Data for analysis =>

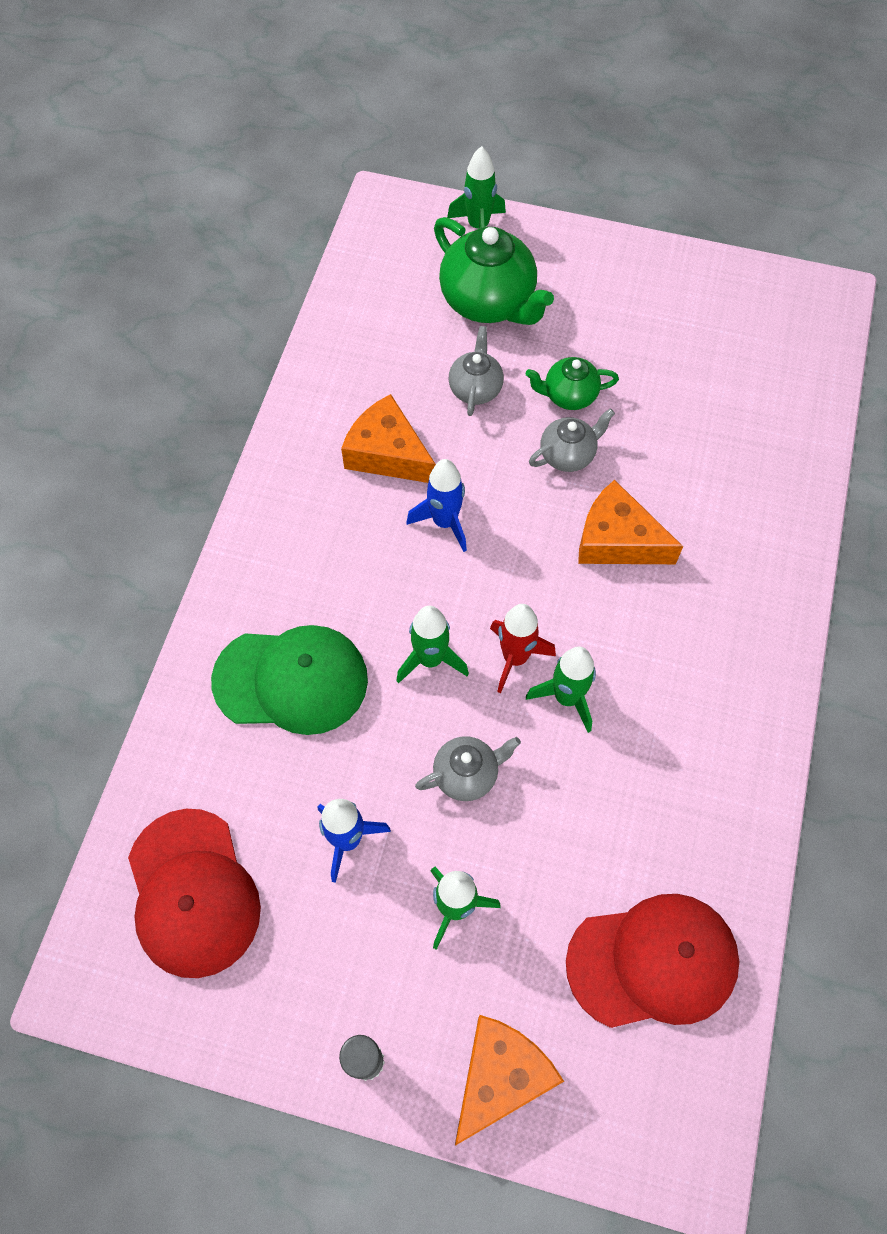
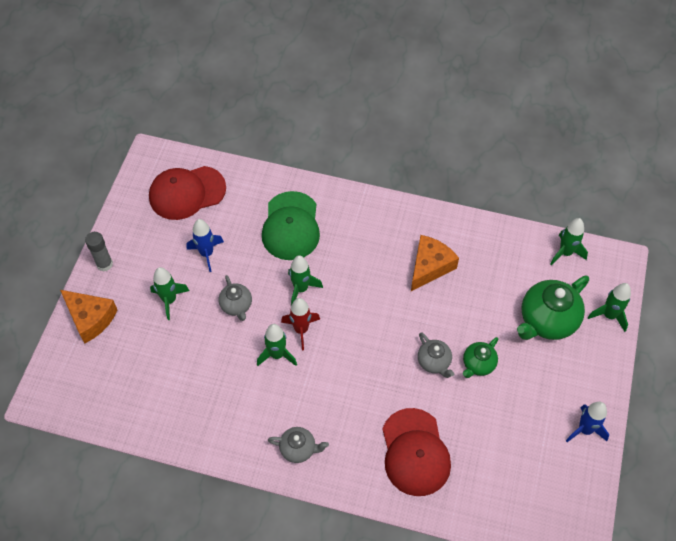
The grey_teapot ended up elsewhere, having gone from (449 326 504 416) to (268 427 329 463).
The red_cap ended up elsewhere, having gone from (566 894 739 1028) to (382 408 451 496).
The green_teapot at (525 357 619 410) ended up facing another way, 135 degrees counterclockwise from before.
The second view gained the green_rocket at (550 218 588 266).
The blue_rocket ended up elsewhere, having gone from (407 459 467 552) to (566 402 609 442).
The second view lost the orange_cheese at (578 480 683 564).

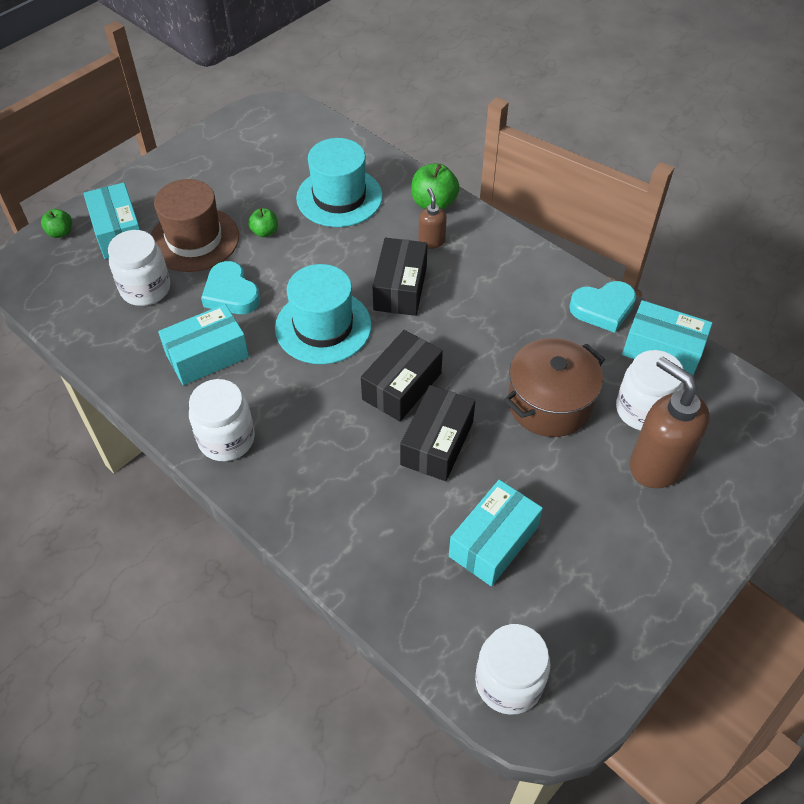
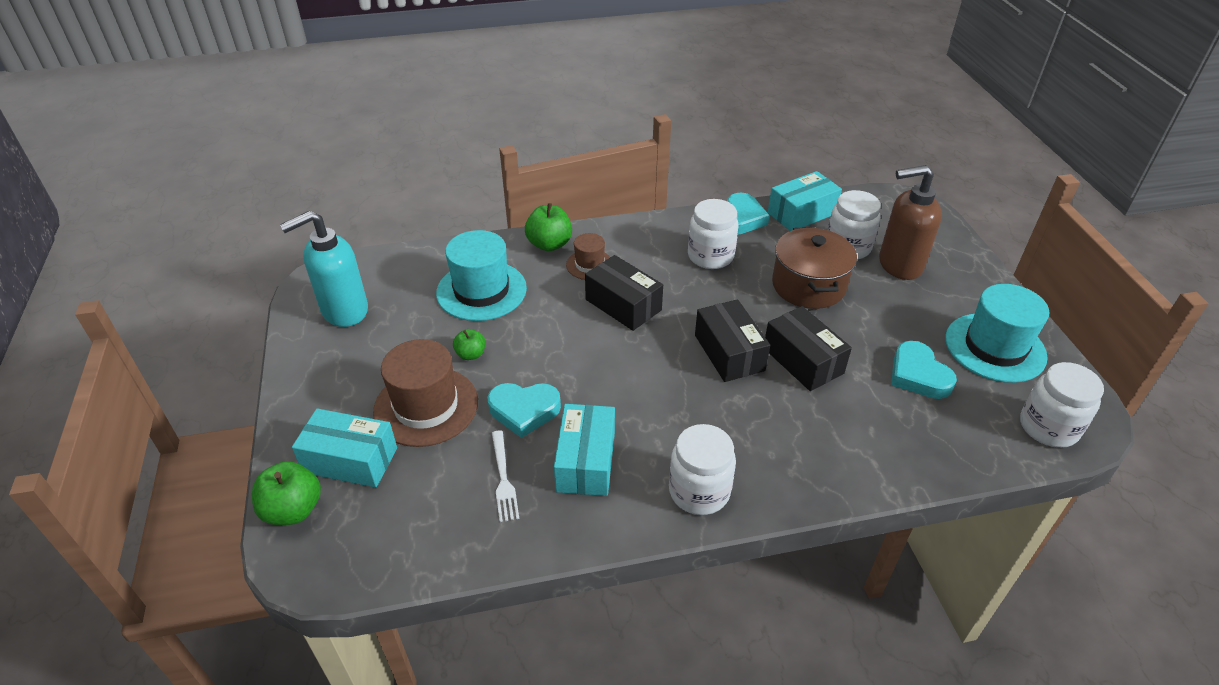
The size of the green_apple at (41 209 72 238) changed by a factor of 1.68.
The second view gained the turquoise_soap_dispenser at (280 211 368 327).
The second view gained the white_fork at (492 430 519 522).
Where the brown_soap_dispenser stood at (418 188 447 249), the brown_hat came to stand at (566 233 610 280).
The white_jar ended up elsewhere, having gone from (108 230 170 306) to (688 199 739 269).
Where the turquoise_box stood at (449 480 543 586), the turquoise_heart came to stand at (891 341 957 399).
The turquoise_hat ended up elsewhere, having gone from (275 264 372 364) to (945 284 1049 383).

Prompt =>
Repeat the entries exactly as they are given, leaving out each image.

Answer to the problem =>
The grey_teapot ended up elsewhere, having gone from (449 326 504 416) to (268 427 329 463).
The red_cap ended up elsewhere, having gone from (566 894 739 1028) to (382 408 451 496).
The green_teapot at (525 357 619 410) ended up facing another way, 135 degrees counterclockwise from before.
The second view gained the green_rocket at (550 218 588 266).
The blue_rocket ended up elsewhere, having gone from (407 459 467 552) to (566 402 609 442).
The second view lost the orange_cheese at (578 480 683 564).

The size of the green_apple at (41 209 72 238) changed by a factor of 1.68.
The second view gained the turquoise_soap_dispenser at (280 211 368 327).
The second view gained the white_fork at (492 430 519 522).
Where the brown_soap_dispenser stood at (418 188 447 249), the brown_hat came to stand at (566 233 610 280).
The white_jar ended up elsewhere, having gone from (108 230 170 306) to (688 199 739 269).
Where the turquoise_box stood at (449 480 543 586), the turquoise_heart came to stand at (891 341 957 399).
The turquoise_hat ended up elsewhere, having gone from (275 264 372 364) to (945 284 1049 383).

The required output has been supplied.